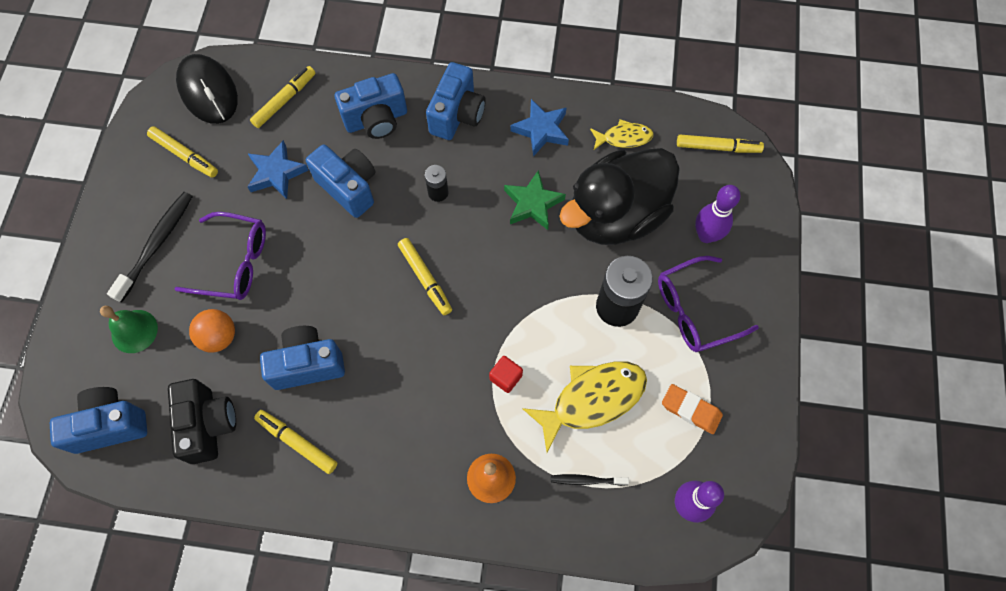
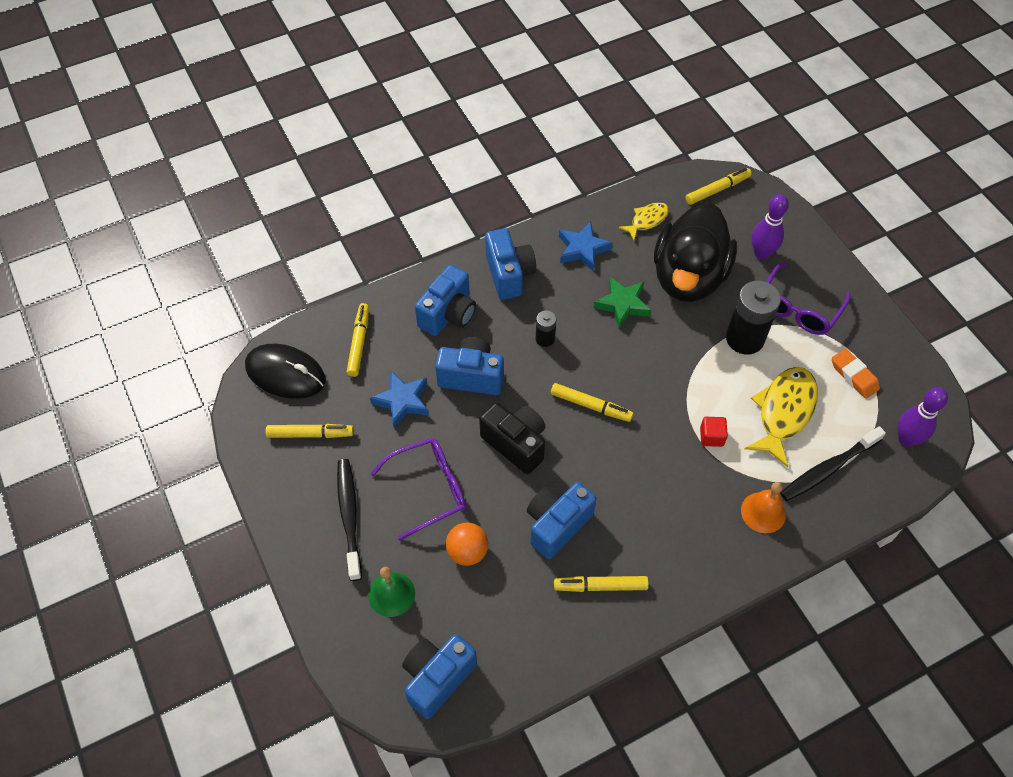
camera: 35 degrees left, 10 degrees down
(208, 425) = (519, 621): black camera -> black camera (516, 444)
(587, 480) = (828, 468): black toothbrush -> black toothbrush, size x1.84
(691, 410) = (854, 376): orange eraser -> orange eraser turned 60 degrees clockwise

# # #

_EXERCISE BRIEF_: Which lines of the data contain the string "camera"? Copy each of them.

_REPLY_:
camera: 35 degrees left, 10 degrees down
(208, 425) = (519, 621): black camera -> black camera (516, 444)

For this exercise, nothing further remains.